▶ [The problem] When you repeat the entries below, keep each word exactly as it is and drop the pictures.

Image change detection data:
****************************************
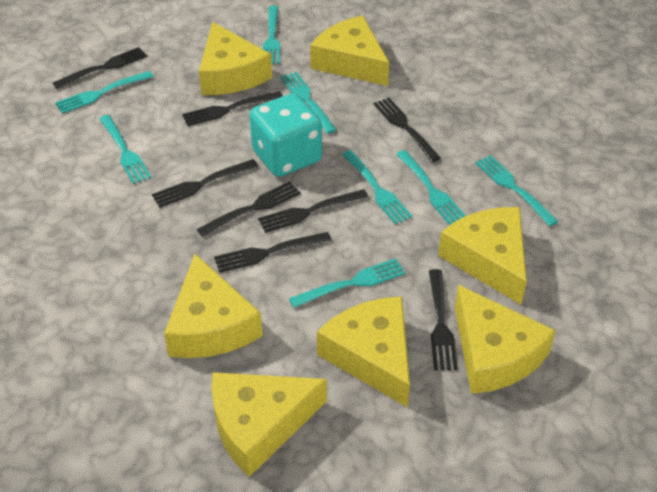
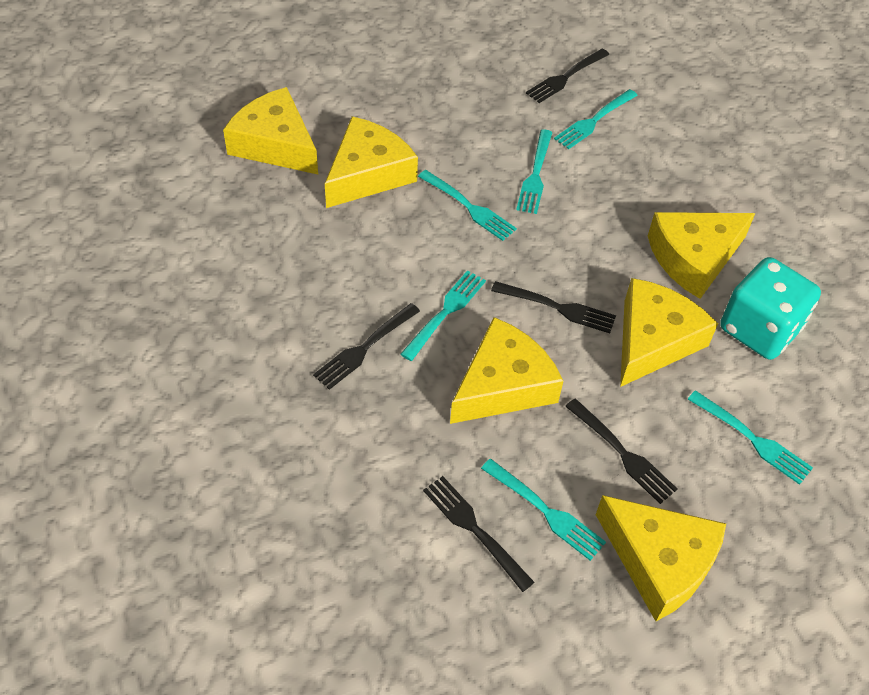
black fork: 8 -> 5
turquoise fork: 8 -> 6
yellow cheese: 7 -> 6

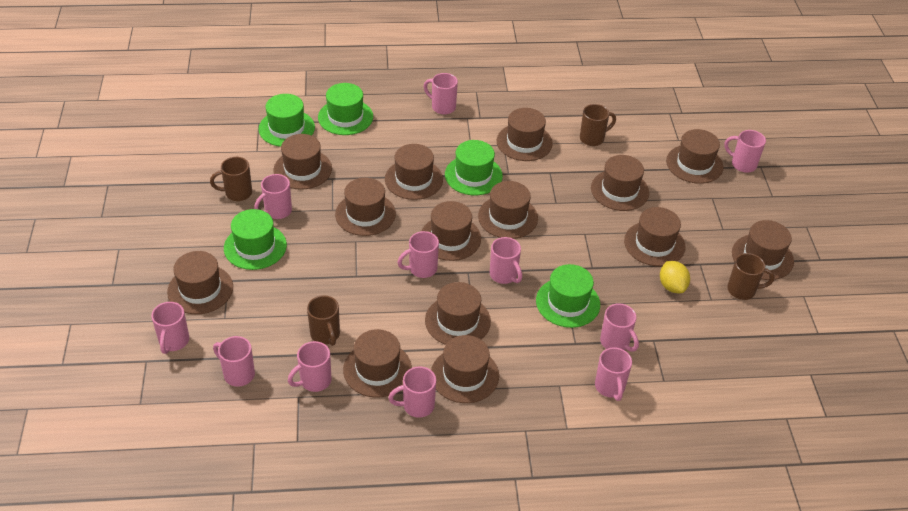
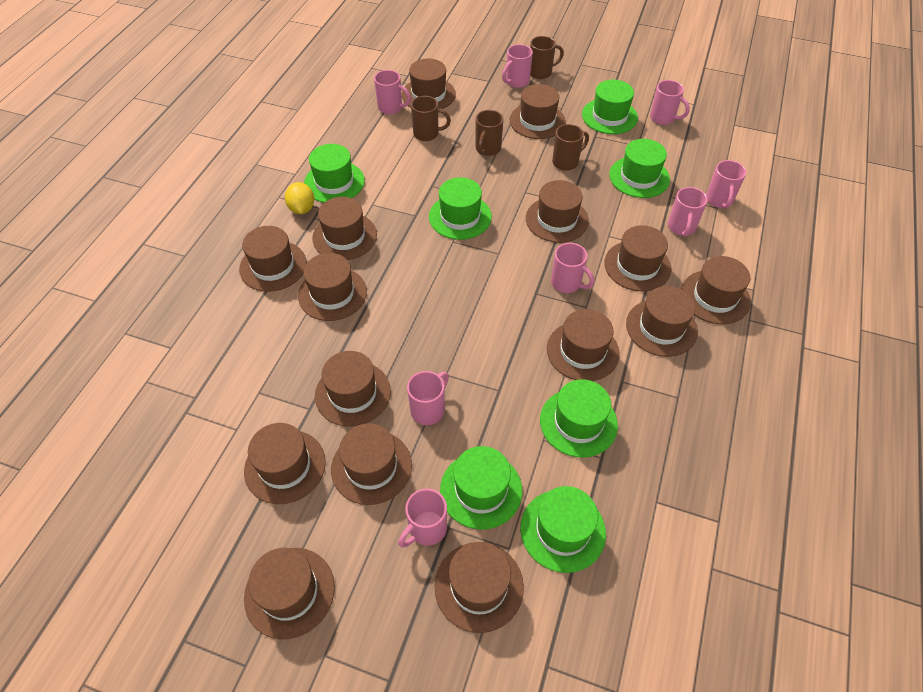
brown hat: 14 -> 15
green hat: 5 -> 7
pink mug: 11 -> 8

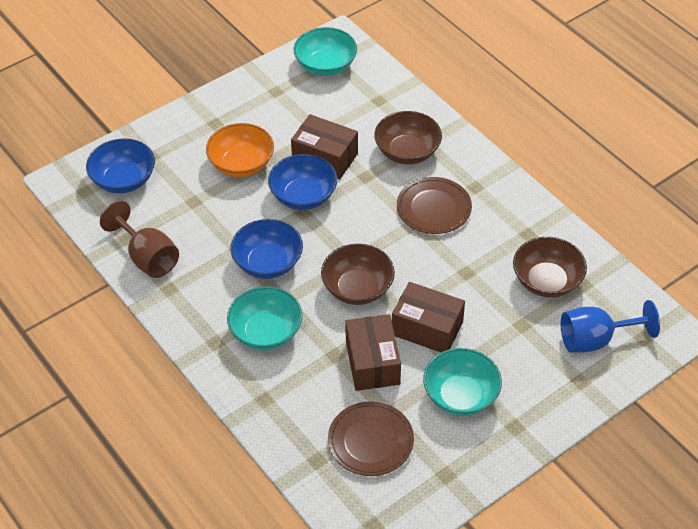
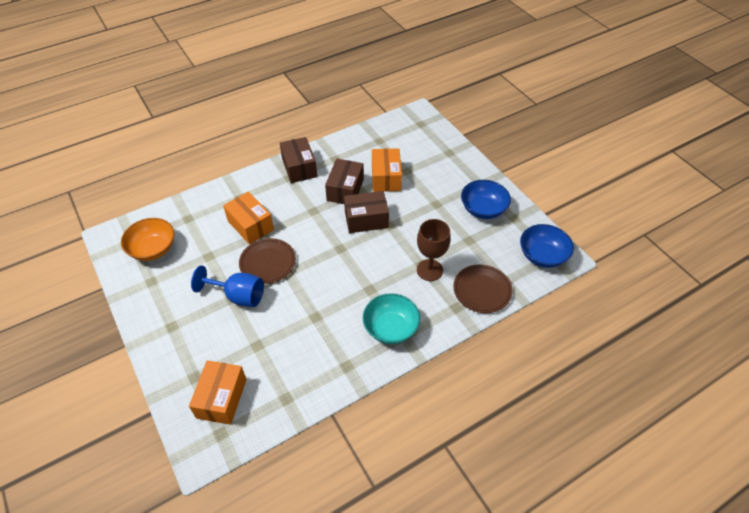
blue bowl: 3 -> 2
brown bowl: 3 -> 0
orange box: 0 -> 3
turquoise bowl: 3 -> 1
****************************************
▶ [Completed exercise]
black fork: 8 -> 5
turquoise fork: 8 -> 6
yellow cheese: 7 -> 6

brown hat: 14 -> 15
green hat: 5 -> 7
pink mug: 11 -> 8

blue bowl: 3 -> 2
brown bowl: 3 -> 0
orange box: 0 -> 3
turquoise bowl: 3 -> 1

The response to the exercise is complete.